◆ ACTIVITY ◆
Records follow. Print exactly the lines from the one that has "[(0,0),(0,3),(76,106),(174,34),(148,0),(0,0)]" through the one that has "[(526,0),(514,0),(526,21),(526,0)]", inclusive, and omit the pictures.

◆ INPUT FOR THIS TASK ◆
+++

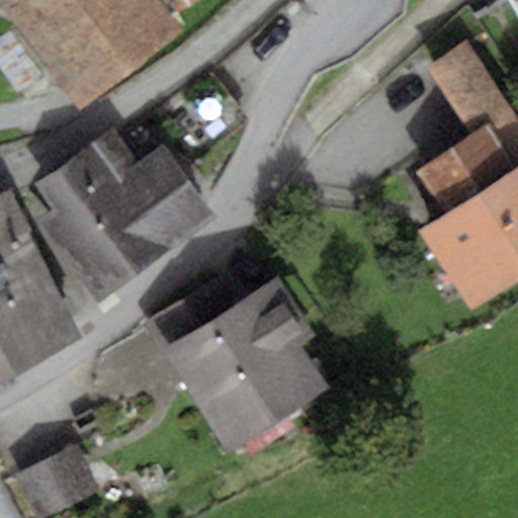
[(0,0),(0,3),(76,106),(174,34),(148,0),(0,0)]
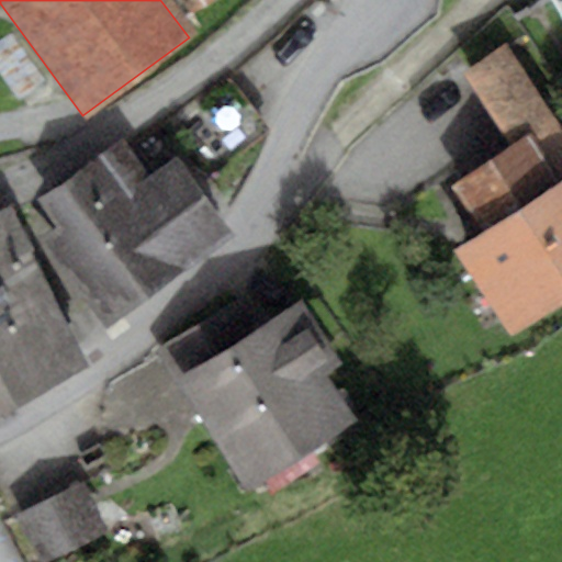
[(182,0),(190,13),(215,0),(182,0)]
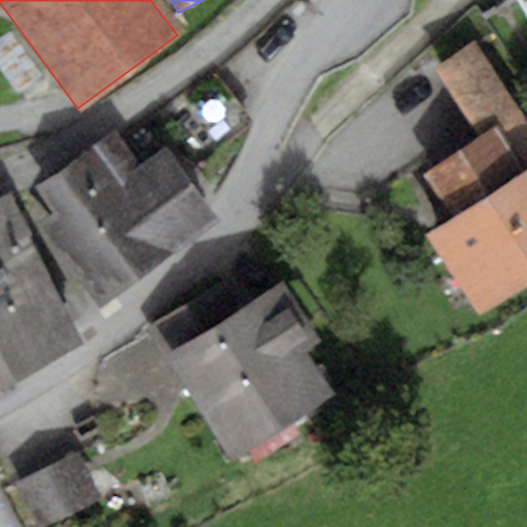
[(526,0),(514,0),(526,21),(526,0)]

+++

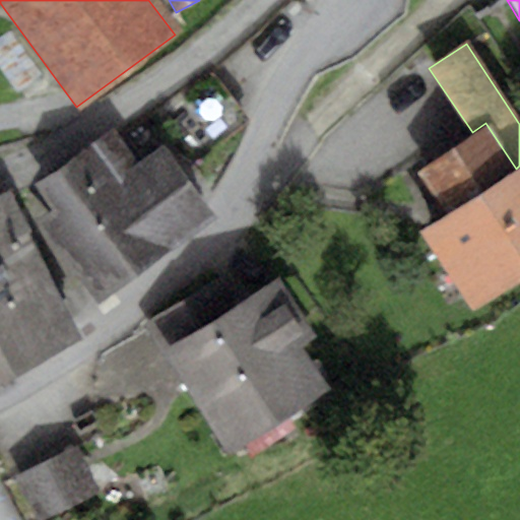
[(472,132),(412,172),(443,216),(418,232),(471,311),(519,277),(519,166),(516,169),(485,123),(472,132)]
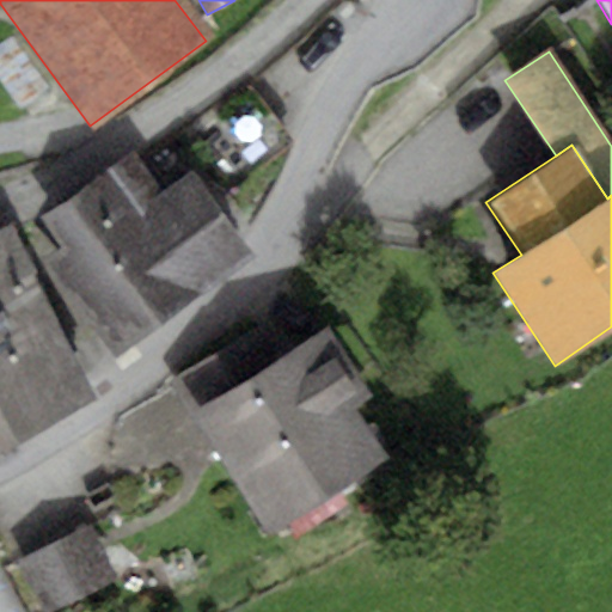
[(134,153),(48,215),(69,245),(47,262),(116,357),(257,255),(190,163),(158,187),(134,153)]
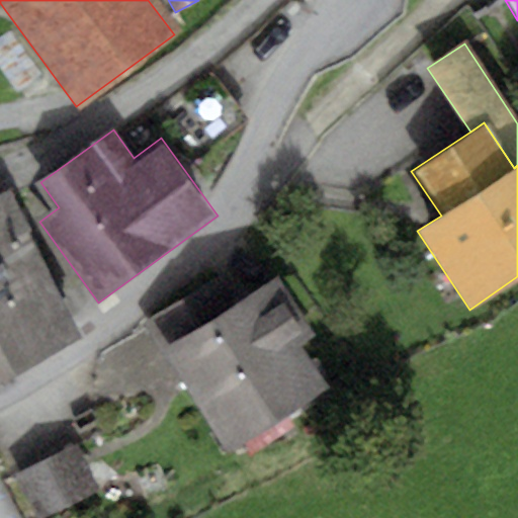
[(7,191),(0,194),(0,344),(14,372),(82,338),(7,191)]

+++

◆ RESPONSE FOR THIS EXERCISE ◆
[(0,0),(0,3),(76,106),(174,34),(148,0),(0,0)]
[(182,0),(190,13),(215,0),(182,0)]
[(526,0),(514,0),(526,21),(526,0)]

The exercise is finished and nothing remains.